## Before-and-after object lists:
↓
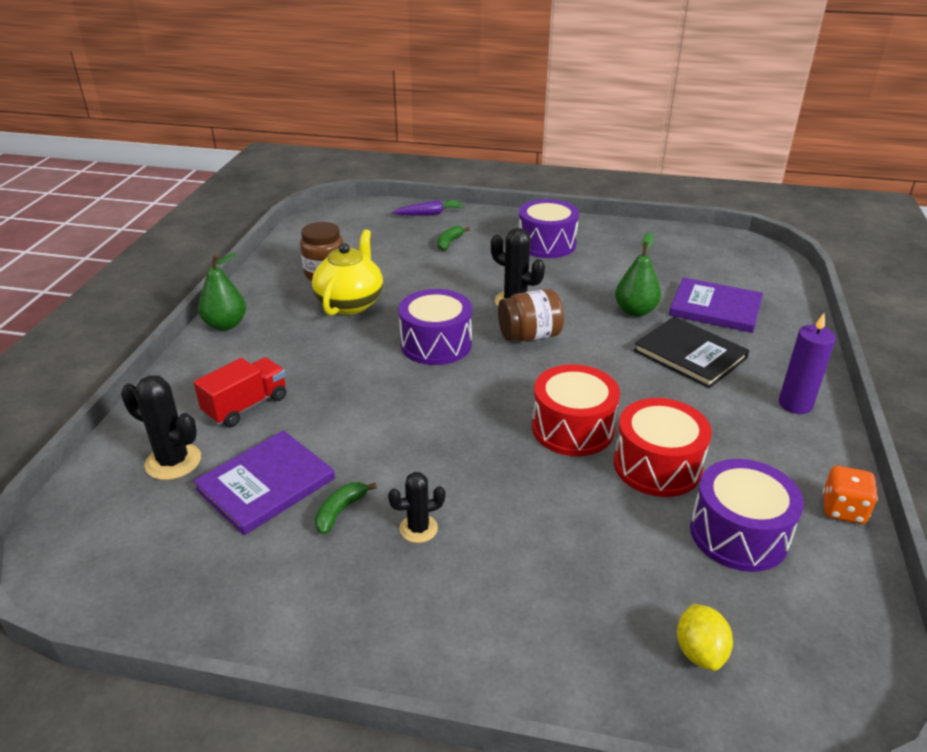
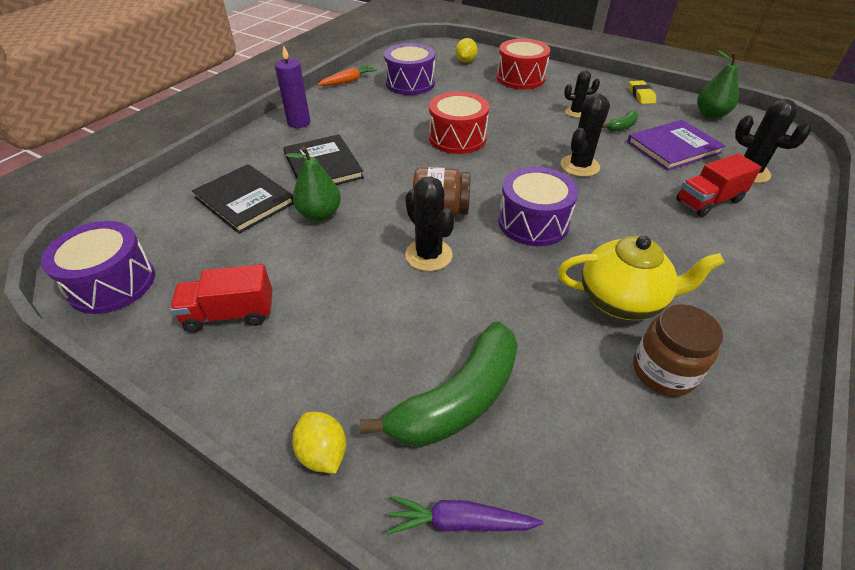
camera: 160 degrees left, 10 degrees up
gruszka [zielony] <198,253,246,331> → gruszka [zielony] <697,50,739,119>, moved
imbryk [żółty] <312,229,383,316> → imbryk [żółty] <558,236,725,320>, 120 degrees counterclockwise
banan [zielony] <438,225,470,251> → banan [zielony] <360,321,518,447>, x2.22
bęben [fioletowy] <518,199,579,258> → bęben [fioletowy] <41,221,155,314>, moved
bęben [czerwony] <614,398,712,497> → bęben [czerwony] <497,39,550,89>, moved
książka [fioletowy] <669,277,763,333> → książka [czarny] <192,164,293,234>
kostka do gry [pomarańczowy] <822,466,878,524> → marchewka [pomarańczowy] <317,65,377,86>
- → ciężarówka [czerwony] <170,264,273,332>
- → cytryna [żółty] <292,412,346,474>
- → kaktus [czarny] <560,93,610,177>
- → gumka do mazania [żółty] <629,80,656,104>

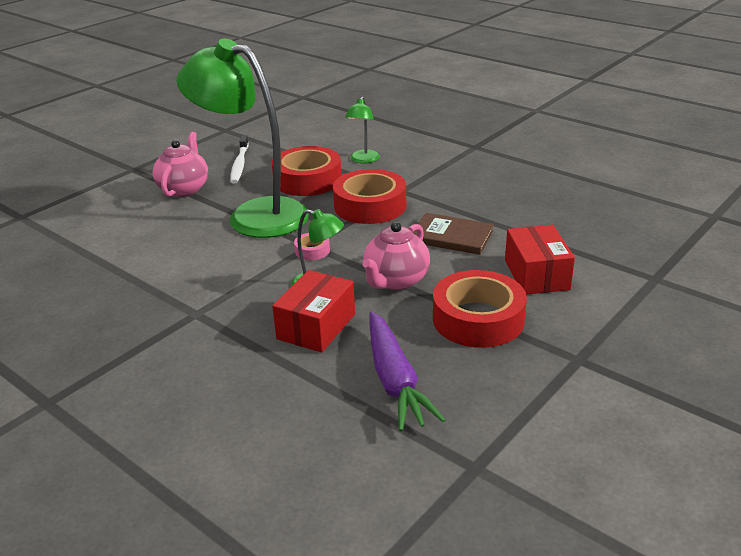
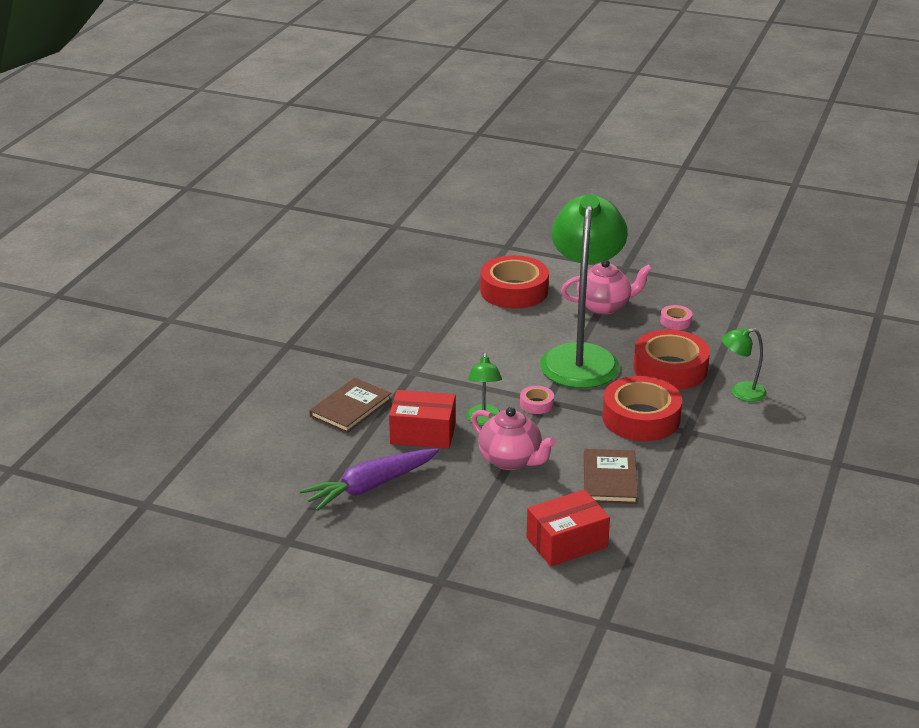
camera: 70 degrees right, 0 degrees up
szczoteczka do zębów [biały] <230,135,249,184> → taśma klejąca [różowy] <660,305,692,330>
imbryk [różowy] <362,222,430,290> → imbryk [różowy] <471,407,556,470>, 150 degrees counterclockwise
taśma klejąca [czerwony] <433,270,527,348> → taśma klejąca [czerwony] <480,255,549,309>, moved
- → książka [brązowy] <309,378,392,433>

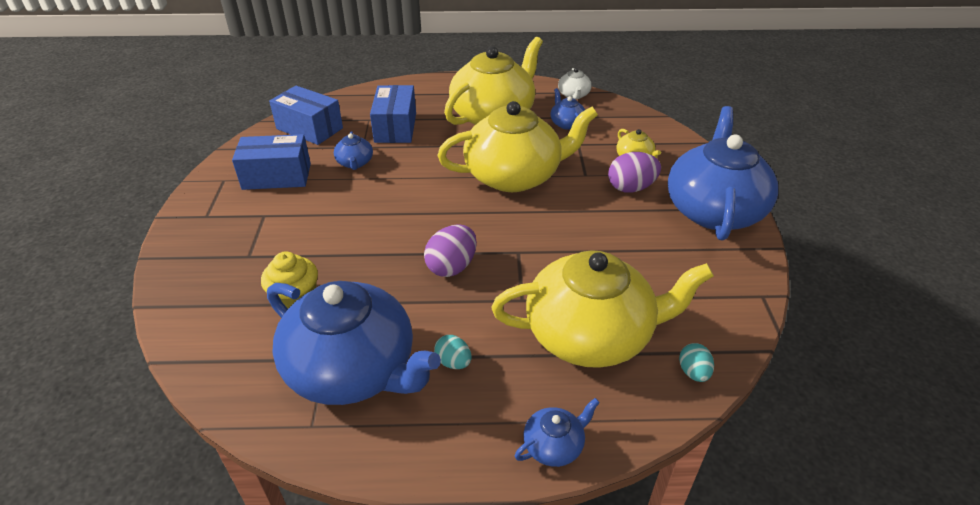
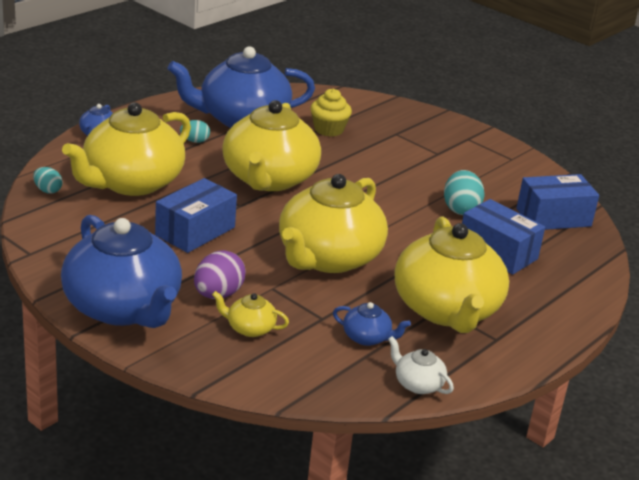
camera: 130 degrees right, 10 degrees down
pudełko [niebieski] <232,134,311,190> → pudełko [niebieski] <155,178,237,253>, moved
imbryk [niebieski] <334,131,373,170> → jajko [turkusowy] <444,170,485,215>
jajko [fioletowy] <424,224,477,277> → imbryk [żółty] <222,100,321,191>

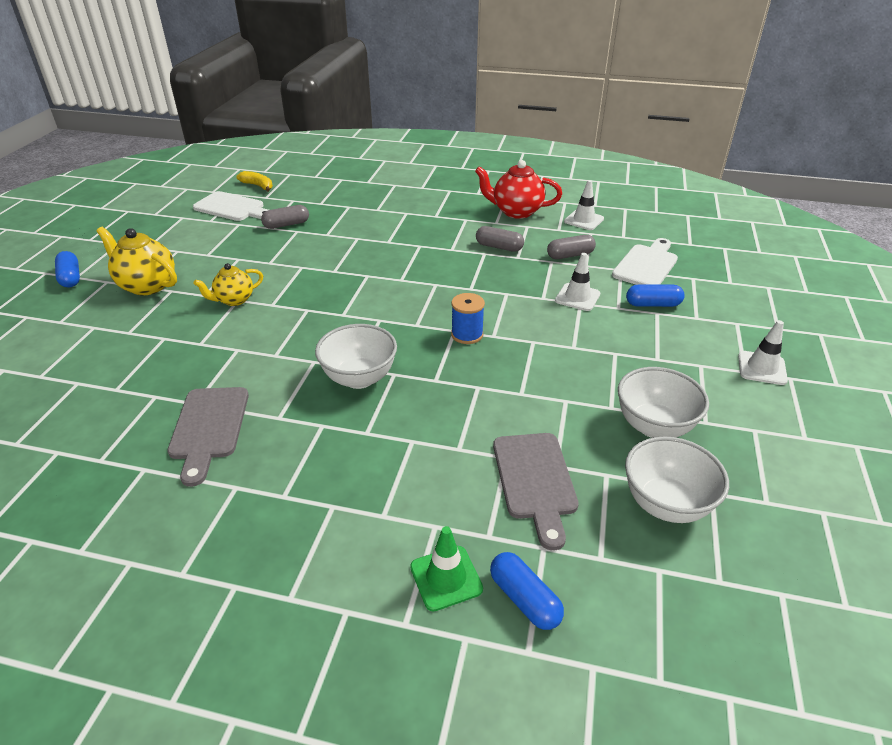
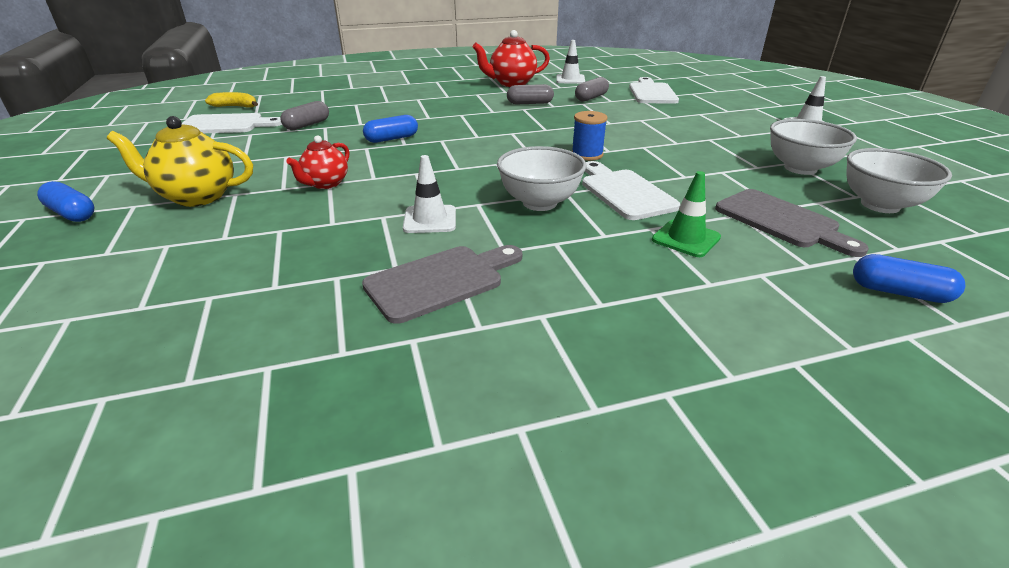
camera: 30 degrees left, 5 degrees down
deska do krojenia [szary] <167,387,249,487> → deska do krojenia [szary] <362,245,522,324>, 90 degrees counterclockwise
imbryk [żółty] <193,263,263,306> → imbryk [czerwony] <286,135,349,189>
pachołek [zielony] <410,526,483,612> → pachołek [zielony] <652,171,721,257>, moved
pachołek [biały] <555,253,601,311> → pachołek [biały] <403,155,456,233>, moved
kapsułka [niebieski] <626,285,685,307> → kapsułka [niebieski] <363,115,418,143>, moved
- → deska do krojenia [biały] <582,161,680,220>

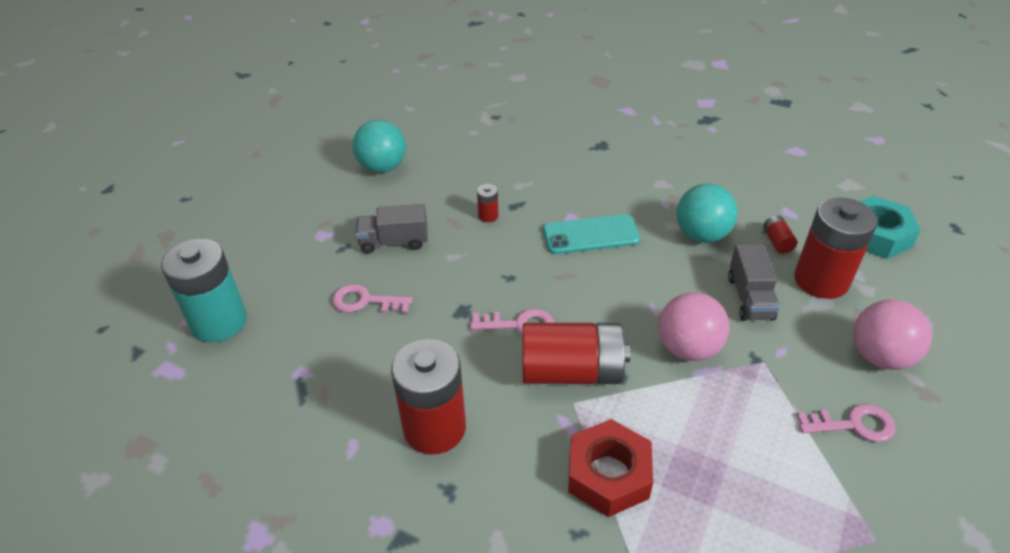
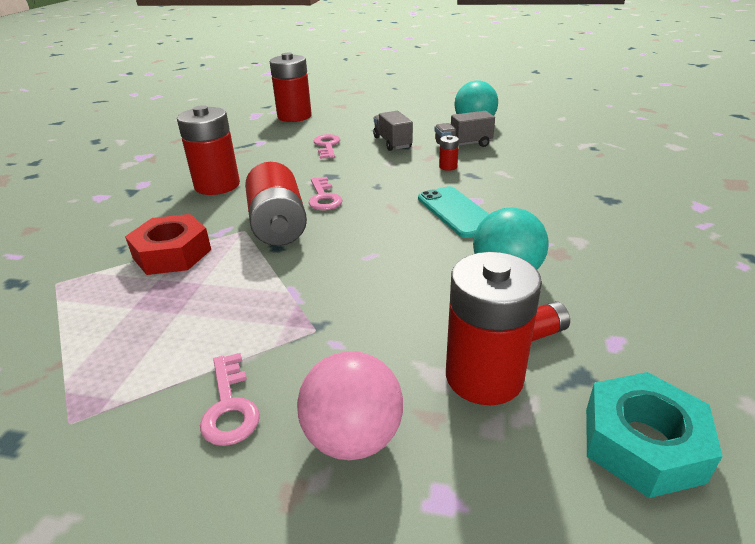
camera: 75 degrees right, 10 degrees down
bateria [turkusowy] <161,238,247,342> → bateria [czerwony] <270,53,312,122>
piłka [różowy] <659,292,730,361> → -
ciężarówka [szary] <728,244,780,321> → ciężarówka [szary] <435,111,495,147>, moved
↑
Only the wording of the records is wanted: copy it all exactly and omit the pictures.

## RESPONSE BELOW:
camera: 160 degrees left, 10 degrees up
gruszka [zielony] <198,253,246,331> → gruszka [zielony] <697,50,739,119>, moved
imbryk [żółty] <312,229,383,316> → imbryk [żółty] <558,236,725,320>, 120 degrees counterclockwise
banan [zielony] <438,225,470,251> → banan [zielony] <360,321,518,447>, x2.22
bęben [fioletowy] <518,199,579,258> → bęben [fioletowy] <41,221,155,314>, moved
bęben [czerwony] <614,398,712,497> → bęben [czerwony] <497,39,550,89>, moved
książka [fioletowy] <669,277,763,333> → książka [czarny] <192,164,293,234>
kostka do gry [pomarańczowy] <822,466,878,524> → marchewka [pomarańczowy] <317,65,377,86>
- → ciężarówka [czerwony] <170,264,273,332>
- → cytryna [żółty] <292,412,346,474>
- → kaktus [czarny] <560,93,610,177>
- → gumka do mazania [żółty] <629,80,656,104>

camera: 70 degrees right, 0 degrees up
szczoteczka do zębów [biały] <230,135,249,184> → taśma klejąca [różowy] <660,305,692,330>
imbryk [różowy] <362,222,430,290> → imbryk [różowy] <471,407,556,470>, 150 degrees counterclockwise
taśma klejąca [czerwony] <433,270,527,348> → taśma klejąca [czerwony] <480,255,549,309>, moved
- → książka [brązowy] <309,378,392,433>

camera: 130 degrees right, 10 degrees down
pudełko [niebieski] <232,134,311,190> → pudełko [niebieski] <155,178,237,253>, moved
imbryk [niebieski] <334,131,373,170> → jajko [turkusowy] <444,170,485,215>
jajko [fioletowy] <424,224,477,277> → imbryk [żółty] <222,100,321,191>

camera: 30 degrees left, 5 degrees down
deska do krojenia [szary] <167,387,249,487> → deska do krojenia [szary] <362,245,522,324>, 90 degrees counterclockwise
imbryk [żółty] <193,263,263,306> → imbryk [czerwony] <286,135,349,189>
pachołek [zielony] <410,526,483,612> → pachołek [zielony] <652,171,721,257>, moved
pachołek [biały] <555,253,601,311> → pachołek [biały] <403,155,456,233>, moved
kapsułka [niebieski] <626,285,685,307> → kapsułka [niebieski] <363,115,418,143>, moved
- → deska do krojenia [biały] <582,161,680,220>

camera: 75 degrees right, 10 degrees down
bateria [turkusowy] <161,238,247,342> → bateria [czerwony] <270,53,312,122>
piłka [różowy] <659,292,730,361> → -
ciężarówka [szary] <728,244,780,321> → ciężarówka [szary] <435,111,495,147>, moved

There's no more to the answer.